Reproduce the entries below word for word, leaving out the pictures.

:: Given data ::

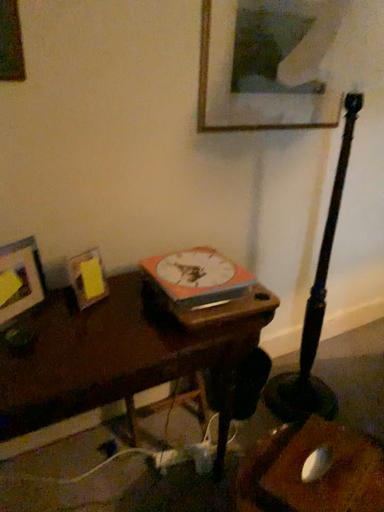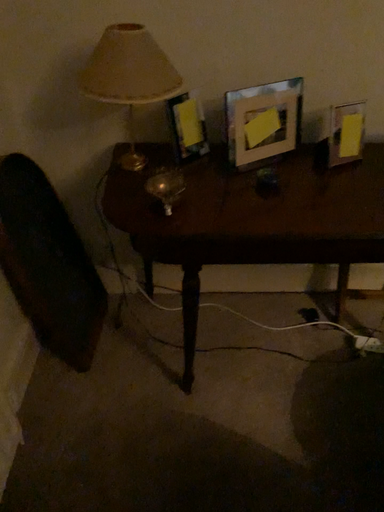
Question: Which way did the camera rotate in the video?

Choices:
 (A) rotated downward
 (B) rotated upward

Answer: (A)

:::

### Expected answer
Question: Which way did the camera rotate in the video?

Choices:
 (A) rotated downward
 (B) rotated upward

Answer: (A)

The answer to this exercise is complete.